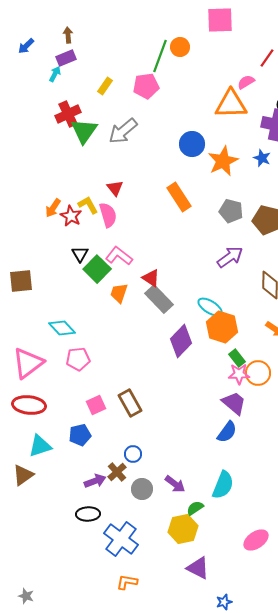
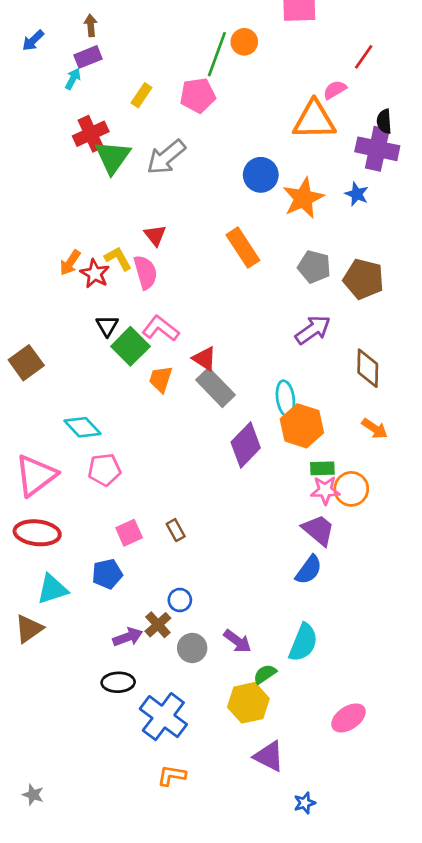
brown square: (21, 281) -> (26, 363), turned -30
cyan ellipse: (210, 307) -> (285, 398), turned 50
green rectangle: (237, 358) -> (322, 468), turned -54
brown rectangle: (130, 403) -> (176, 530), size x0.6

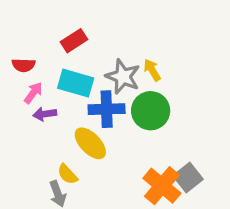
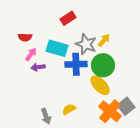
red rectangle: (74, 41) -> (68, 18), moved
yellow arrow: (152, 70) -> (104, 40), turned 72
yellow ellipse: (90, 143) -> (100, 85), moved
yellow semicircle: (67, 174) -> (69, 109), moved, turned 104

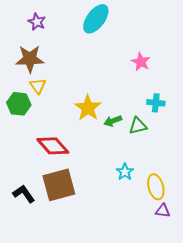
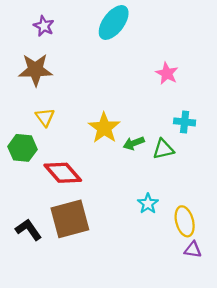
yellow triangle: (38, 86) -> (45, 117), moved
green hexagon: (19, 104) -> (22, 148), moved

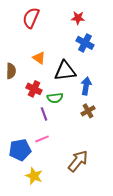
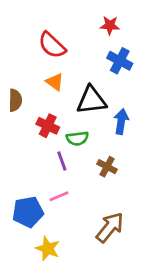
red semicircle: (31, 18) -> (52, 45), moved, turned -70
brown cross: (88, 111) -> (107, 167), moved, turned -32

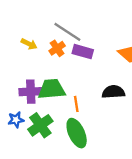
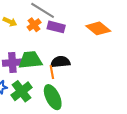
black semicircle: (113, 92) -> (60, 62), moved

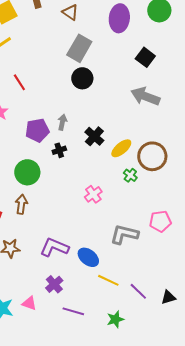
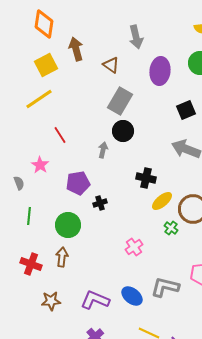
black square: (145, 57) -> (186, 110), turned 30
gray arrow: (62, 122) -> (103, 150), moved
black cross: (94, 136) -> (146, 178), moved, turned -30
blue ellipse: (88, 257) -> (132, 296), moved

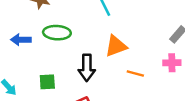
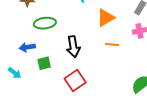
blue arrow: (21, 40) -> (27, 47), moved
orange triangle: (116, 46) -> (106, 18), moved

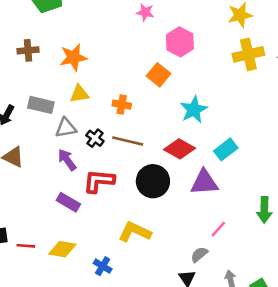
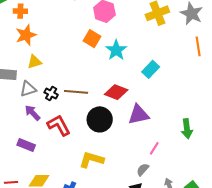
orange cross: (122, 105) -> (20, 11), moved
cyan star: (194, 110) -> (116, 50), moved
cyan rectangle: (226, 149) -> (151, 69), moved
red L-shape: (99, 181) -> (59, 125), turned 65
purple rectangle: (68, 202) -> (26, 145), moved

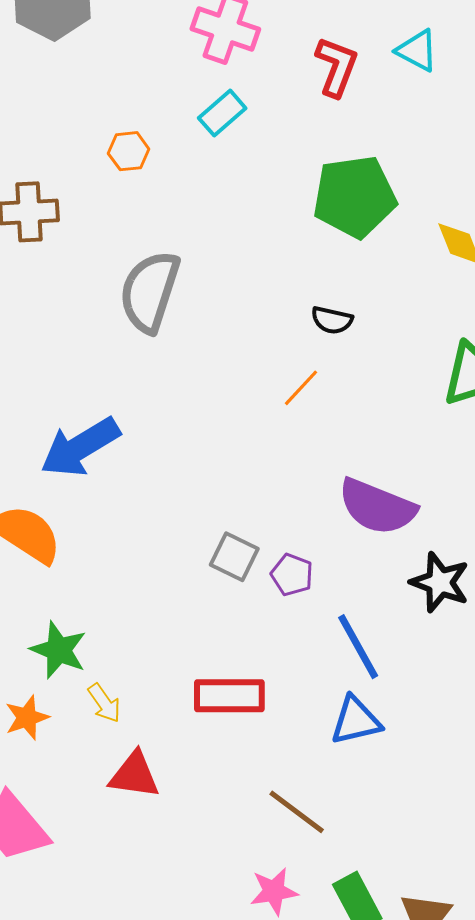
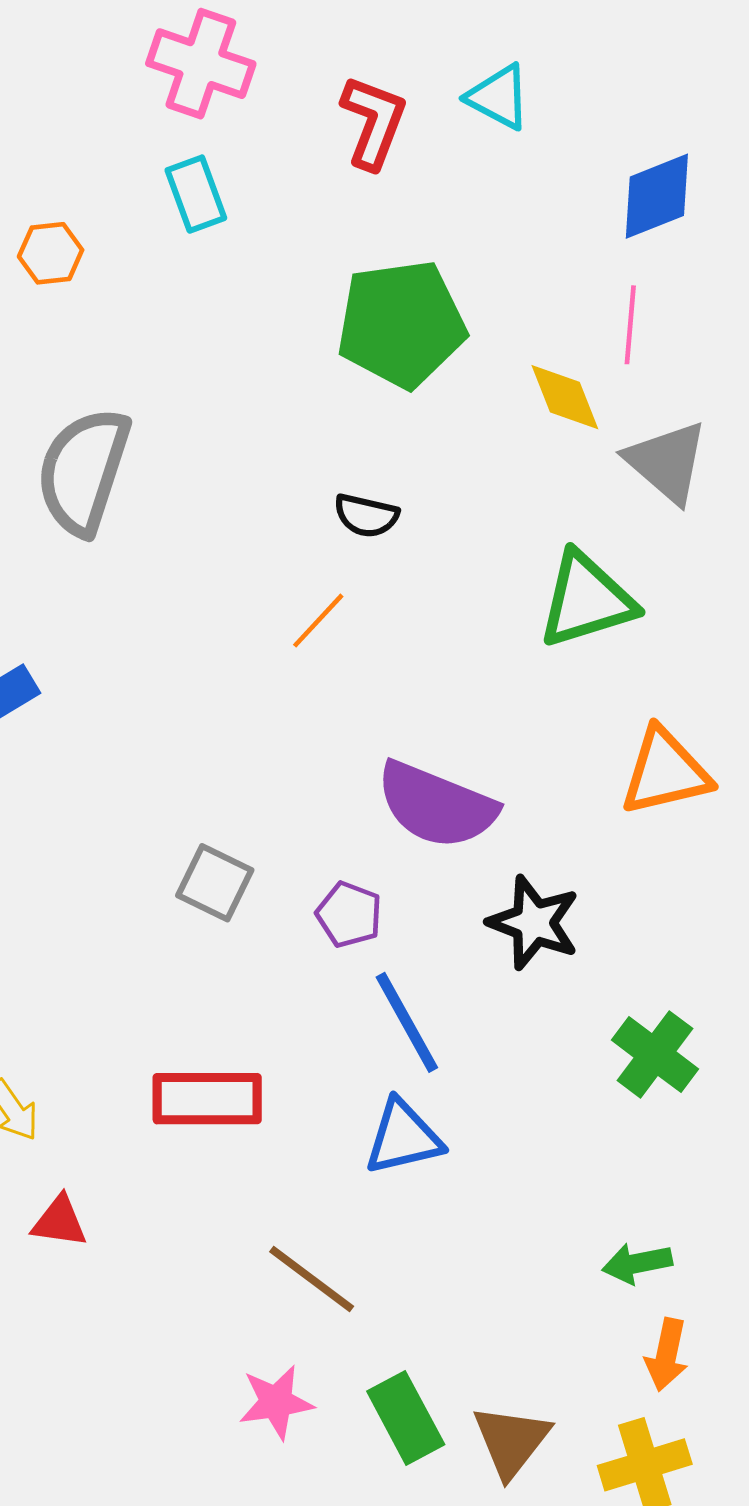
cyan rectangle: (222, 113) -> (196, 194), turned -69
purple pentagon: (292, 575) -> (349, 915), moved
red triangle: (134, 775) -> (60, 1222), size x0.7

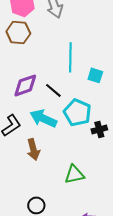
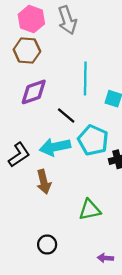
purple diamond: (25, 85) -> (34, 92), moved
cyan arrow: (43, 118) -> (55, 147), turned -36

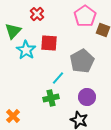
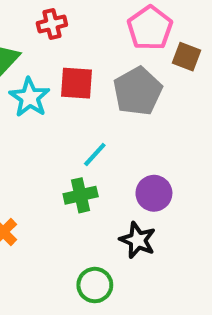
red cross: (37, 14) -> (52, 24), turned 32
gray pentagon: (82, 61) -> (138, 91), moved

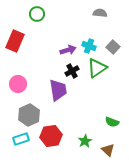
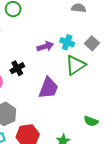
black cross: (72, 71) -> (17, 68), moved
purple trapezoid: (58, 90) -> (48, 88), moved, turned 30

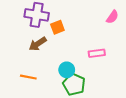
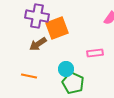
orange square: (57, 27) -> (57, 28), size x1.6

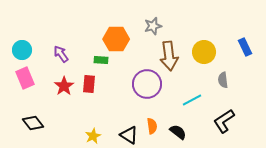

::::

▶ [Problem description]:
Reproduce word for word, with pictures dropped, only the part of the material above that opens with the line containing "cyan star: (194, 110) -> (116, 50), moved" and closes with the line containing "red cross: (37, 14) -> (52, 24), turned 32".

▶ [Task result]:
cyan star: (194, 110) -> (116, 50), moved
cyan rectangle: (226, 149) -> (151, 69), moved
red L-shape: (99, 181) -> (59, 125), turned 65
purple rectangle: (68, 202) -> (26, 145), moved

cyan rectangle: (222, 113) -> (196, 194), turned -69
purple pentagon: (292, 575) -> (349, 915), moved
red triangle: (134, 775) -> (60, 1222), size x0.7

purple diamond: (25, 85) -> (34, 92), moved
cyan arrow: (43, 118) -> (55, 147), turned -36

red cross: (37, 14) -> (52, 24), turned 32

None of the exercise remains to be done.